AIM OF THE EXERCISE
Every line holding the string "BARO" should be copied out of the listing.

>>>

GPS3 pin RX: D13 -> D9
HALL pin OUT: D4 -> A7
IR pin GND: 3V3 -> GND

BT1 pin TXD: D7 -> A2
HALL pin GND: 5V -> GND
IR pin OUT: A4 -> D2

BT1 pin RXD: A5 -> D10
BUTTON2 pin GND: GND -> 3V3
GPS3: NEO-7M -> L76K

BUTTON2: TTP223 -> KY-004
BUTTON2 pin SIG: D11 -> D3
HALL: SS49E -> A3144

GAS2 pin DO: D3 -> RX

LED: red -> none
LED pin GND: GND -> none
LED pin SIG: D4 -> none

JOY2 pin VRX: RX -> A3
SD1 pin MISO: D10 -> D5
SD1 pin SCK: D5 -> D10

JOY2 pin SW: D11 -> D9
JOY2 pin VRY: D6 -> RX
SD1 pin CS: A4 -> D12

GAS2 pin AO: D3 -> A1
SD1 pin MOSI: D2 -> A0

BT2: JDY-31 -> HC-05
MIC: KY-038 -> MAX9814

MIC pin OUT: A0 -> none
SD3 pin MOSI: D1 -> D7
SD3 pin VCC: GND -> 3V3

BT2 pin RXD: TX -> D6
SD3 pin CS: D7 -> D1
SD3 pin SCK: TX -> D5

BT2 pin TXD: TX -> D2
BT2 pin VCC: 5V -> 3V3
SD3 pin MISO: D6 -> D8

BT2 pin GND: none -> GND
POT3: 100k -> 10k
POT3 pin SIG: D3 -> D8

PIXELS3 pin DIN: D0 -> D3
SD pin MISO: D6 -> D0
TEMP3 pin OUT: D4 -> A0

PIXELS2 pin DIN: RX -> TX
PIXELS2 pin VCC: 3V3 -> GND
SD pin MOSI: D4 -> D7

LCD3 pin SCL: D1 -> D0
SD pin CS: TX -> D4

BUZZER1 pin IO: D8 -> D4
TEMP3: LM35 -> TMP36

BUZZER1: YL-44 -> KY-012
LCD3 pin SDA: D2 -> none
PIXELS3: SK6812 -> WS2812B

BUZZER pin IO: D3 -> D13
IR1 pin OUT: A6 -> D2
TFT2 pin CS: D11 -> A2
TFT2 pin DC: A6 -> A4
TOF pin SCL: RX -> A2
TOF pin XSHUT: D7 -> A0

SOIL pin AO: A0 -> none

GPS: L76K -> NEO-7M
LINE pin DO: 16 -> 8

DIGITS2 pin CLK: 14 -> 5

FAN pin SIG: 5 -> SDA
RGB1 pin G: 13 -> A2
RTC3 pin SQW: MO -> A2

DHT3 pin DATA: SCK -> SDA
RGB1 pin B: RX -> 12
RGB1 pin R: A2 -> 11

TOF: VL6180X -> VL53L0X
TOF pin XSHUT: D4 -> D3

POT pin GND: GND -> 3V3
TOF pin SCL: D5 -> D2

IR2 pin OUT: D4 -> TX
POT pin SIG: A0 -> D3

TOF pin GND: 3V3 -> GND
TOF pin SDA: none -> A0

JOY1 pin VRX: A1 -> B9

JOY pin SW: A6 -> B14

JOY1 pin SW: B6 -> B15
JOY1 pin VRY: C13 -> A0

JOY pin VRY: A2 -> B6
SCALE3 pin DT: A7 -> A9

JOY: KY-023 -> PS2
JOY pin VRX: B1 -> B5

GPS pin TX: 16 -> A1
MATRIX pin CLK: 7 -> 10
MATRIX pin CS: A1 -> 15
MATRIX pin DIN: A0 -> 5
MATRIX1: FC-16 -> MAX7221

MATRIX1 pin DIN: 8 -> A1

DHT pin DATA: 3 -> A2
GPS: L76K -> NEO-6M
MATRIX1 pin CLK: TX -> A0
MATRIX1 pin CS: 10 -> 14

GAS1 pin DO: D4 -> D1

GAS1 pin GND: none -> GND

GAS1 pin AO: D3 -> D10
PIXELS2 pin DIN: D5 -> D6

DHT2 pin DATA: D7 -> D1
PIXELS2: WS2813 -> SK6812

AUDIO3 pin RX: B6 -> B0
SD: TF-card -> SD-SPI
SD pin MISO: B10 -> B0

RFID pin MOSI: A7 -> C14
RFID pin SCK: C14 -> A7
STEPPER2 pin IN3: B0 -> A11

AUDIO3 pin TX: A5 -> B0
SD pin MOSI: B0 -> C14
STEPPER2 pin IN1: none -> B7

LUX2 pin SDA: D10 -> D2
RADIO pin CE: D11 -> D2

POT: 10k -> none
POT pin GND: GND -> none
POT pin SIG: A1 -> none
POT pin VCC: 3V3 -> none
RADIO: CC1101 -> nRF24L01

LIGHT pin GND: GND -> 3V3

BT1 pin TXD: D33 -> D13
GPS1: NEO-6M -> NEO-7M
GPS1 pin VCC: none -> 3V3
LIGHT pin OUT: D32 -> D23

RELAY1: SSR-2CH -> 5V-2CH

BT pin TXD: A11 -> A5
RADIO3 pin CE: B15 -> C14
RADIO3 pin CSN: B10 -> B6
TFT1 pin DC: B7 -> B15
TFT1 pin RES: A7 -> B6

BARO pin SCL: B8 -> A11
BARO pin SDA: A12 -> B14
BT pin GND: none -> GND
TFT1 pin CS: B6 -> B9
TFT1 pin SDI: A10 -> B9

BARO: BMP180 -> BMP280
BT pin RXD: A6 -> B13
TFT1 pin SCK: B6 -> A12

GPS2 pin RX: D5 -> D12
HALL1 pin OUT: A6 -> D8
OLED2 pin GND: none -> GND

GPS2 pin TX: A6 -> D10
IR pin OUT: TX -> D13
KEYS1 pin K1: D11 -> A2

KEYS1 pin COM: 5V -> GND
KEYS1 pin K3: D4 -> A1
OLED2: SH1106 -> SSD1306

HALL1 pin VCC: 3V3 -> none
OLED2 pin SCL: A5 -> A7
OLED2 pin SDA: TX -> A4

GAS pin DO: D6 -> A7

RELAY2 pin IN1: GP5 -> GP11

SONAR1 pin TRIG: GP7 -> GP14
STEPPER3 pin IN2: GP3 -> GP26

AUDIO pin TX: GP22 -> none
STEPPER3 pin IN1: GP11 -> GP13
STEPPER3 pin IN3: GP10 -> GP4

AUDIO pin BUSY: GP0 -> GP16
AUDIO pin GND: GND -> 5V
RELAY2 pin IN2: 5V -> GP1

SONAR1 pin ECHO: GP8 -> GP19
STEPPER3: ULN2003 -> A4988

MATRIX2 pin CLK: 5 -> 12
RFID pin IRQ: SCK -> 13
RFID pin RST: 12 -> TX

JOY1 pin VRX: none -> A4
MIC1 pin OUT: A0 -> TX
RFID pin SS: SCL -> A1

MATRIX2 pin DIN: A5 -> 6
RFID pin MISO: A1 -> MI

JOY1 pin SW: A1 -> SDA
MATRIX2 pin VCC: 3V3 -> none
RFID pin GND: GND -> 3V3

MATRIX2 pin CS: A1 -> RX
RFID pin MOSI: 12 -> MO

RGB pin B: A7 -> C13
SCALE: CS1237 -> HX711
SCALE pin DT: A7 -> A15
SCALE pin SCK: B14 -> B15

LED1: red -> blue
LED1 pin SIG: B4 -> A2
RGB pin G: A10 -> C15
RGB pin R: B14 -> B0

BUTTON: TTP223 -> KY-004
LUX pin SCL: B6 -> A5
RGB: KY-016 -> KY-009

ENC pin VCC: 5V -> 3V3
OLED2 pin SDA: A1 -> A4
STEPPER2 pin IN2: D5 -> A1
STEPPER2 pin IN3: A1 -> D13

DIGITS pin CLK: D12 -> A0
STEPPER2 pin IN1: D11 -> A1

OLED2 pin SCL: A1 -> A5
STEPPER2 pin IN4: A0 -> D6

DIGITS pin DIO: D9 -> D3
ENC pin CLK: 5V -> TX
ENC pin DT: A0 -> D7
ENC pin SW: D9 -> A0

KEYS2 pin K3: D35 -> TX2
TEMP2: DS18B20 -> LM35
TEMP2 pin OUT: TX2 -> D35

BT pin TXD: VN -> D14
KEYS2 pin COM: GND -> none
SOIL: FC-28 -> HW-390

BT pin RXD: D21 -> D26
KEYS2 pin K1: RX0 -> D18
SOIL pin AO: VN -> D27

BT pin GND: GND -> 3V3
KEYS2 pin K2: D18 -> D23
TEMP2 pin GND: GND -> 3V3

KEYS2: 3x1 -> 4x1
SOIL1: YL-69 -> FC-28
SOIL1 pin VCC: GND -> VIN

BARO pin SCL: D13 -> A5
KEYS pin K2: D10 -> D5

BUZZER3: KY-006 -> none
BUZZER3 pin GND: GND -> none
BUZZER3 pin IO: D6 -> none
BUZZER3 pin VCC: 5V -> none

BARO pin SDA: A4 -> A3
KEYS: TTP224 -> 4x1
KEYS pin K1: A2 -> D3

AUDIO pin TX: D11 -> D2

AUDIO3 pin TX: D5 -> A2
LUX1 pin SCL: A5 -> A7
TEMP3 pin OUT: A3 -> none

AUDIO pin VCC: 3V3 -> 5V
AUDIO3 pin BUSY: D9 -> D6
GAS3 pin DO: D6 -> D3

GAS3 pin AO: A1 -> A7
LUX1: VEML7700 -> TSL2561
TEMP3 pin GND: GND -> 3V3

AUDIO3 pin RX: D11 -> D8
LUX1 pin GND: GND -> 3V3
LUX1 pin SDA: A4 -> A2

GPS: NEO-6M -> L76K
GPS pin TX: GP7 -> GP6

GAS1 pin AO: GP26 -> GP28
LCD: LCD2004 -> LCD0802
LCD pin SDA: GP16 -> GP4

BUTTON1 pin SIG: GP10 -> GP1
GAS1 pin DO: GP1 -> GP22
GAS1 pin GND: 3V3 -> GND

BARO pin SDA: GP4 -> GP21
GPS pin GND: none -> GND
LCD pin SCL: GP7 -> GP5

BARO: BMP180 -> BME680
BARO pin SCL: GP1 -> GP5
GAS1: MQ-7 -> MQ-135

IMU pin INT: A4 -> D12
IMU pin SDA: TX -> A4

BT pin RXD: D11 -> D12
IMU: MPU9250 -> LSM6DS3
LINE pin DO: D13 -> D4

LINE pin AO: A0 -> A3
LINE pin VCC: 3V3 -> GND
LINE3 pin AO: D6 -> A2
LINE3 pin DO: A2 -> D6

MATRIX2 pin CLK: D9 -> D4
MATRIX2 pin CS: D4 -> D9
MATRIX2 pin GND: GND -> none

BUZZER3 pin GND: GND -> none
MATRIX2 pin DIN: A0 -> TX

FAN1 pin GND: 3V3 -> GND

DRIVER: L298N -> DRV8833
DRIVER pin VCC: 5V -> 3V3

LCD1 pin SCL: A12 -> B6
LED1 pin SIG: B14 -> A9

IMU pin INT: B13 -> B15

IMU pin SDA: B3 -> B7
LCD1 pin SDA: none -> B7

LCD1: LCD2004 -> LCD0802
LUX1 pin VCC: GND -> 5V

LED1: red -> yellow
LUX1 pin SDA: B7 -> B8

<<<

FINISHED TASK
BARO pin SCL: B8 -> A11
BARO pin SDA: A12 -> B14
BARO: BMP180 -> BMP280
BARO pin SCL: D13 -> A5
BARO pin SDA: A4 -> A3
BARO pin SDA: GP4 -> GP21
BARO: BMP180 -> BME680
BARO pin SCL: GP1 -> GP5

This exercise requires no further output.